*** Begin section ***
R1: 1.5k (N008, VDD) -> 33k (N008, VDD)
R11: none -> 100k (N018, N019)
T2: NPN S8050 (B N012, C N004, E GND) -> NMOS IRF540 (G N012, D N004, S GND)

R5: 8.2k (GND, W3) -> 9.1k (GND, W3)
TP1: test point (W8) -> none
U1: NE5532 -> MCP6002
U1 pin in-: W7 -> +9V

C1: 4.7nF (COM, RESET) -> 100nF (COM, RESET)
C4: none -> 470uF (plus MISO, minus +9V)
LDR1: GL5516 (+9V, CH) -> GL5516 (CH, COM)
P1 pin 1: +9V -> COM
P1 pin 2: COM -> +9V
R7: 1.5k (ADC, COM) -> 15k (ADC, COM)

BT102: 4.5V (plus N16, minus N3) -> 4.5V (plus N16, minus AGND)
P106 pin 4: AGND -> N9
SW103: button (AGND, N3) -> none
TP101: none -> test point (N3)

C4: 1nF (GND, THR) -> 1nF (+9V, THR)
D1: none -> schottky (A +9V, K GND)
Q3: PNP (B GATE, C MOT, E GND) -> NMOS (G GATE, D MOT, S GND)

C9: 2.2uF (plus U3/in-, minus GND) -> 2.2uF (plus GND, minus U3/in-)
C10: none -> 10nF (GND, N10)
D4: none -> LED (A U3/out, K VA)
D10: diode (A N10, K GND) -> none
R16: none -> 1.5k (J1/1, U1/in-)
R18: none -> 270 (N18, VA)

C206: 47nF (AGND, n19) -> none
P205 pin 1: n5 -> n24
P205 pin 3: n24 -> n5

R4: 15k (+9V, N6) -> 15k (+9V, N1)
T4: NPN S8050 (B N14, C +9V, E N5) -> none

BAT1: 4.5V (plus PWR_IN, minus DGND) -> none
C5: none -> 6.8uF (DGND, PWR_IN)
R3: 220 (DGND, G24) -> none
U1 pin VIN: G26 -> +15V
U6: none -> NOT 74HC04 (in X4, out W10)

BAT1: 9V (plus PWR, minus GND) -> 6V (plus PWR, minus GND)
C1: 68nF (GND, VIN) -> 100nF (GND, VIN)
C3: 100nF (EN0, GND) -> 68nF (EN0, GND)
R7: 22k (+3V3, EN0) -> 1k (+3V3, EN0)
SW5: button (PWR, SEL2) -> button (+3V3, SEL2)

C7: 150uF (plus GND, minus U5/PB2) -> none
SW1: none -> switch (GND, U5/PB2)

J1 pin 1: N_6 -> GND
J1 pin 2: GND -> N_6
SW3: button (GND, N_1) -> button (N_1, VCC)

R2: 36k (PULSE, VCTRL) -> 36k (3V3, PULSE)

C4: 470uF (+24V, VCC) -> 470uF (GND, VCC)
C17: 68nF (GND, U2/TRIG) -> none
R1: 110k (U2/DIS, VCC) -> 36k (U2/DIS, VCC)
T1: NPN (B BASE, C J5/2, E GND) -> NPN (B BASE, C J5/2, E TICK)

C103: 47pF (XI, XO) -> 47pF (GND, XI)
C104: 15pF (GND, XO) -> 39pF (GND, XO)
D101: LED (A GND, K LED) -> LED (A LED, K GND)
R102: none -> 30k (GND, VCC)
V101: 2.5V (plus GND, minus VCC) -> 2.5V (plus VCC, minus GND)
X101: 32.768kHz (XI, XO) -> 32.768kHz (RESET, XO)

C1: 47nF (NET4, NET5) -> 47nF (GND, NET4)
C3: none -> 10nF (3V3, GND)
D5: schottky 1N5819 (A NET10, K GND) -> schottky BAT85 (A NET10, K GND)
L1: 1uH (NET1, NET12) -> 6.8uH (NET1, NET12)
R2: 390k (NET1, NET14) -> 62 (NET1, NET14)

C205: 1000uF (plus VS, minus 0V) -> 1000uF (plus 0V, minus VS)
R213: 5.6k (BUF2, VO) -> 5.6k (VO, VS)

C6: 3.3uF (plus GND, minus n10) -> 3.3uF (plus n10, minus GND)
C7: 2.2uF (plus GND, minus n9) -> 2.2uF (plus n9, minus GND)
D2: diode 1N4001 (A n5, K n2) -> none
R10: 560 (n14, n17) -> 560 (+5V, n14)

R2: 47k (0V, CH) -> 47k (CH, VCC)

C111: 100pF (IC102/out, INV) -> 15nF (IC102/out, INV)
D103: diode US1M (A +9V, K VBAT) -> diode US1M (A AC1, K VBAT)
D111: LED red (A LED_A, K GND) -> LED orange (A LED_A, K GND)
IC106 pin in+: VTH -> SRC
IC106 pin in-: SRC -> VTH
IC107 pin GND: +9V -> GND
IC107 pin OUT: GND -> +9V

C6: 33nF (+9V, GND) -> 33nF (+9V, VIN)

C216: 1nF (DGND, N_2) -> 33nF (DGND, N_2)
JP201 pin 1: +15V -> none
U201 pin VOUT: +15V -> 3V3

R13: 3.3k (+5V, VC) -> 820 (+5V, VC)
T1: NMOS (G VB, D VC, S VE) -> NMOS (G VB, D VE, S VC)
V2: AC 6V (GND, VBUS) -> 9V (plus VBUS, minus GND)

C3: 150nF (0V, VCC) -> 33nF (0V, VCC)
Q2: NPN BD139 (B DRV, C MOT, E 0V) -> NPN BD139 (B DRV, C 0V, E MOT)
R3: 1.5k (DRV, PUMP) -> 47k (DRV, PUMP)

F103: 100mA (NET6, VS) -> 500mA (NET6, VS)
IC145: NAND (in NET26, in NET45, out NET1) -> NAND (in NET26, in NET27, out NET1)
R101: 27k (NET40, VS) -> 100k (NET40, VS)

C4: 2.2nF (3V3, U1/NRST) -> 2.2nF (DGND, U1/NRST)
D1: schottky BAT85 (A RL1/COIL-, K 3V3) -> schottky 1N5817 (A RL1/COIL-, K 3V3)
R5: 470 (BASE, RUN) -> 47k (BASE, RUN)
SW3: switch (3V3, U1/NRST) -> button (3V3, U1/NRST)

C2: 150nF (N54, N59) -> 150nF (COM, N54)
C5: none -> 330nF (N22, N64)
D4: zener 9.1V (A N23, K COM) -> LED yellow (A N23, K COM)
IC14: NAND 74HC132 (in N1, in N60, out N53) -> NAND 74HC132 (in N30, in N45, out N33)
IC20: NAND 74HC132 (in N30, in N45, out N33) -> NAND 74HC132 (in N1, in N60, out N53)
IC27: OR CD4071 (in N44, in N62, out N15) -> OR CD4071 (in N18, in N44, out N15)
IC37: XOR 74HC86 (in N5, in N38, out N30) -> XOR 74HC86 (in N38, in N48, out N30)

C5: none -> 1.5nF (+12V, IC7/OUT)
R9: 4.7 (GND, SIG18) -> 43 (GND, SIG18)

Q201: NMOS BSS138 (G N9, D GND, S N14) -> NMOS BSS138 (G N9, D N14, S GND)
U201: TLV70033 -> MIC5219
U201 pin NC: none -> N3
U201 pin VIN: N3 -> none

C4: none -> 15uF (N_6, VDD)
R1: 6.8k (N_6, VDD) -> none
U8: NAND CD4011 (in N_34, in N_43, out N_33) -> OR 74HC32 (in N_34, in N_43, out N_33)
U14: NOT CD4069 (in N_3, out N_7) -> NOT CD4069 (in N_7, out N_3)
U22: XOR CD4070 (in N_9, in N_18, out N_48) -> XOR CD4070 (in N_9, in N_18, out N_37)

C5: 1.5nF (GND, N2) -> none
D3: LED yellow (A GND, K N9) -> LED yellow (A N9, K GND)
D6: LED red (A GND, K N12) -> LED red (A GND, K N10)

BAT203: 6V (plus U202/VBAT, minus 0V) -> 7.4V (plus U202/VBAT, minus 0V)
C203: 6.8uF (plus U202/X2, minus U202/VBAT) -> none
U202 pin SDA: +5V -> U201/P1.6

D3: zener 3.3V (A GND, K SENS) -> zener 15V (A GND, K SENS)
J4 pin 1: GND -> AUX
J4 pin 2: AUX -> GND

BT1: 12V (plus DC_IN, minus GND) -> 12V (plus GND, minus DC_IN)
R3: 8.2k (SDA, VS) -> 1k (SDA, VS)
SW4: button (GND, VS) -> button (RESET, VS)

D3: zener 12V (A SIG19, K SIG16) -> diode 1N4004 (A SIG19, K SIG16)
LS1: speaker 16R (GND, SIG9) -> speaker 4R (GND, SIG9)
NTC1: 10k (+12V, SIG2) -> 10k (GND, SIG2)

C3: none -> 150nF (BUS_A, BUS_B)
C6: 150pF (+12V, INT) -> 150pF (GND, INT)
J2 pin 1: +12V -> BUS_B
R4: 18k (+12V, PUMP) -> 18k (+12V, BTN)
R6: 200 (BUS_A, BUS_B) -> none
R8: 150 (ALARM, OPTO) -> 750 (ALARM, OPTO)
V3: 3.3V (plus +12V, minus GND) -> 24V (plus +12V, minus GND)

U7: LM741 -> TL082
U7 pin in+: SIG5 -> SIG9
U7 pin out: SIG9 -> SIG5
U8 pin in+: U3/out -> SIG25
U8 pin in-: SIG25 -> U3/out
*** End section ***
→ What you need to do: Up to and including the line with "Q3: PNP (B GATE, C", transcribe the entries above exactly, starting from their first line.

→ Written solution:
R1: 1.5k (N008, VDD) -> 33k (N008, VDD)
R11: none -> 100k (N018, N019)
T2: NPN S8050 (B N012, C N004, E GND) -> NMOS IRF540 (G N012, D N004, S GND)

R5: 8.2k (GND, W3) -> 9.1k (GND, W3)
TP1: test point (W8) -> none
U1: NE5532 -> MCP6002
U1 pin in-: W7 -> +9V

C1: 4.7nF (COM, RESET) -> 100nF (COM, RESET)
C4: none -> 470uF (plus MISO, minus +9V)
LDR1: GL5516 (+9V, CH) -> GL5516 (CH, COM)
P1 pin 1: +9V -> COM
P1 pin 2: COM -> +9V
R7: 1.5k (ADC, COM) -> 15k (ADC, COM)

BT102: 4.5V (plus N16, minus N3) -> 4.5V (plus N16, minus AGND)
P106 pin 4: AGND -> N9
SW103: button (AGND, N3) -> none
TP101: none -> test point (N3)

C4: 1nF (GND, THR) -> 1nF (+9V, THR)
D1: none -> schottky (A +9V, K GND)
Q3: PNP (B GATE, C MOT, E GND) -> NMOS (G GATE, D MOT, S GND)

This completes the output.